TASK REQUIREMENTS
Would you print only the lines running from the one with "TOF1 pin SDA: A3 -> A0" to the final line of the data below, word for word and without pictures?

PROVIDED INFORMATION
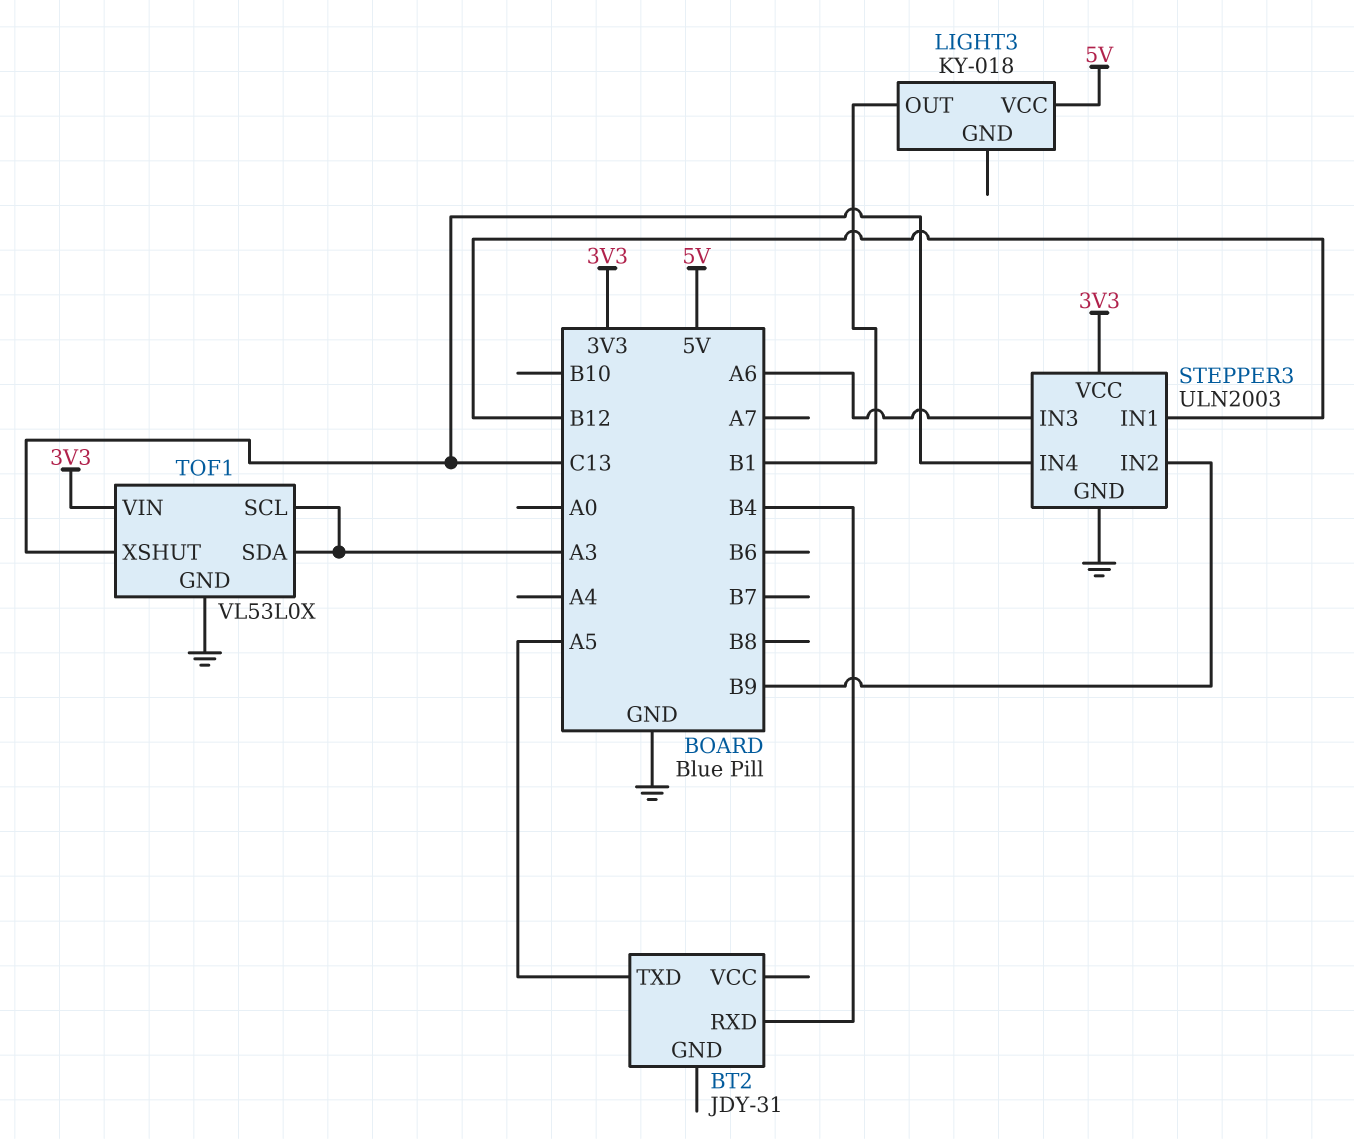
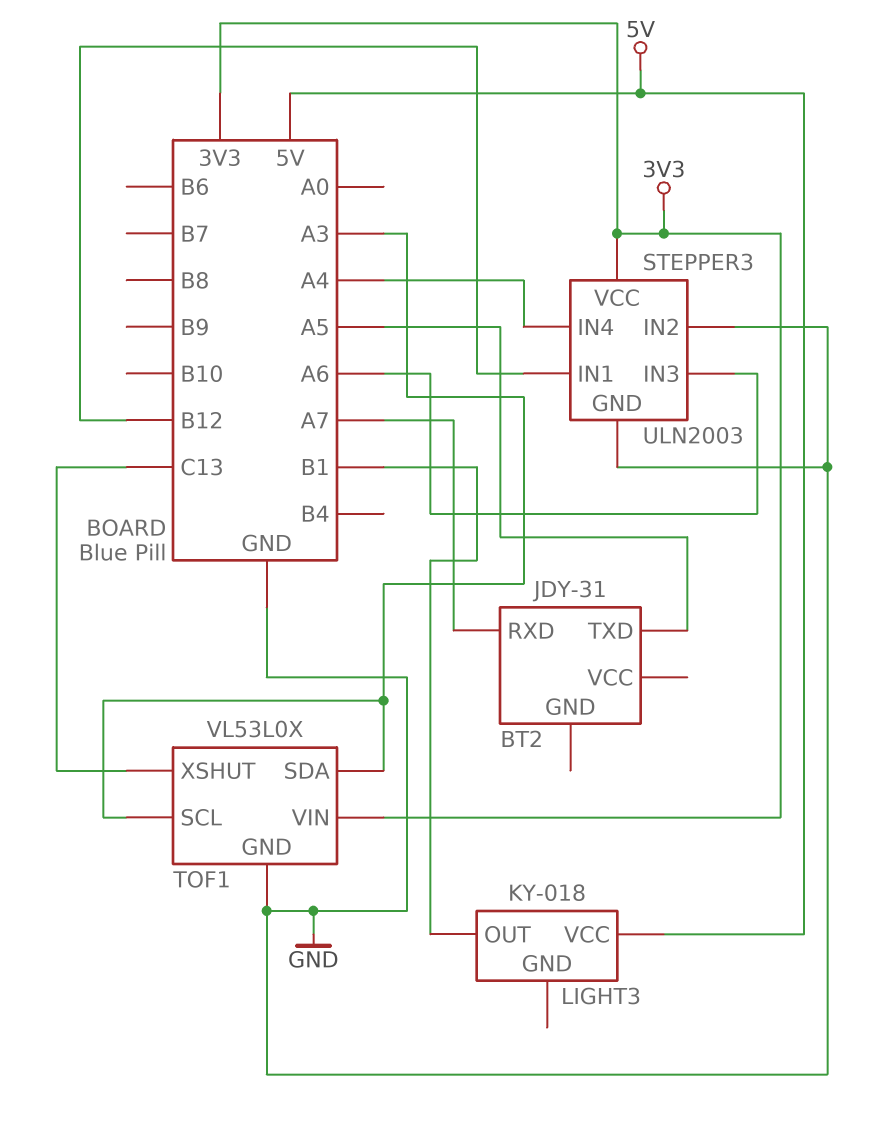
BT2 pin RXD: B4 -> A7
STEPPER3 pin IN2: B9 -> GND
STEPPER3 pin IN4: C13 -> A4

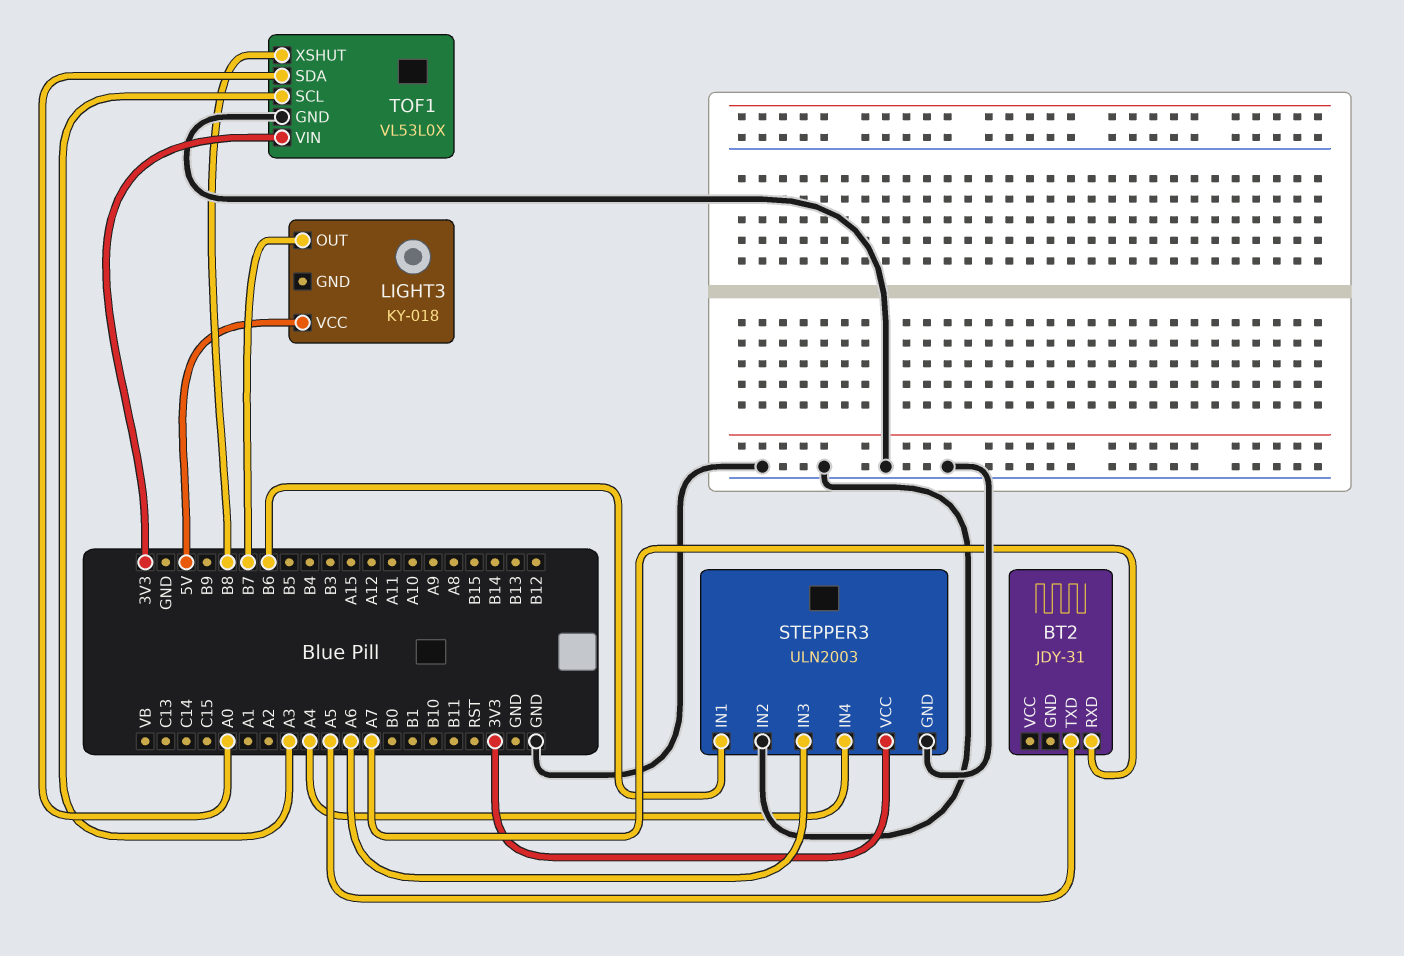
LIGHT3 pin OUT: B1 -> B7
STEPPER3 pin IN1: B12 -> B6
TOF1 pin SDA: A3 -> A0
TOF1 pin XSHUT: C13 -> B8

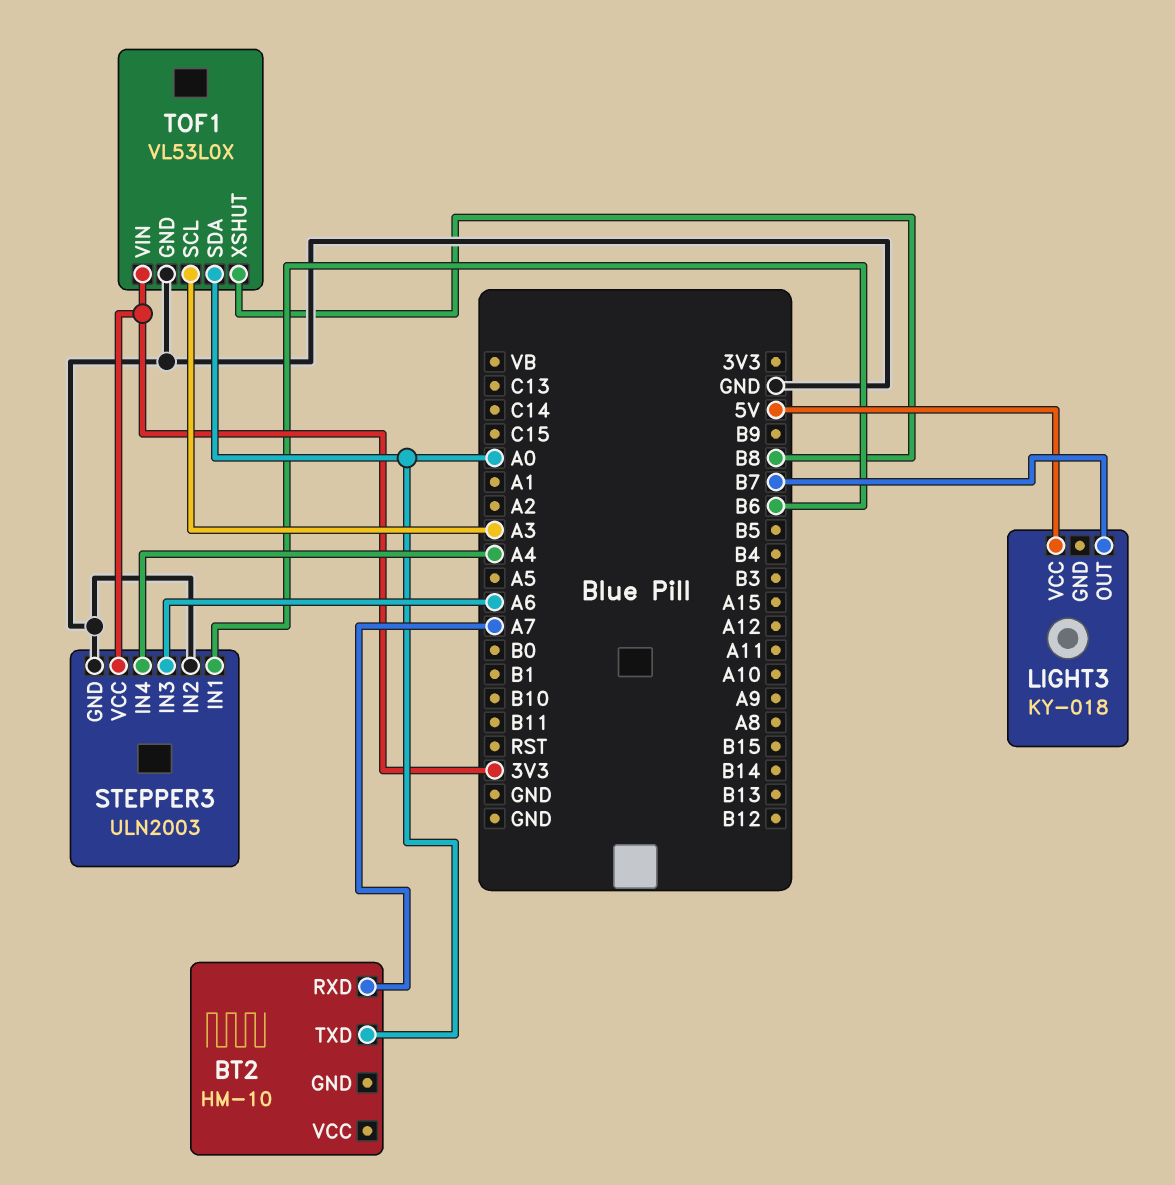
BT2: JDY-31 -> HM-10
BT2 pin TXD: A5 -> A0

RESULT FOR THIS TASK
TOF1 pin SDA: A3 -> A0
TOF1 pin XSHUT: C13 -> B8

BT2: JDY-31 -> HM-10
BT2 pin TXD: A5 -> A0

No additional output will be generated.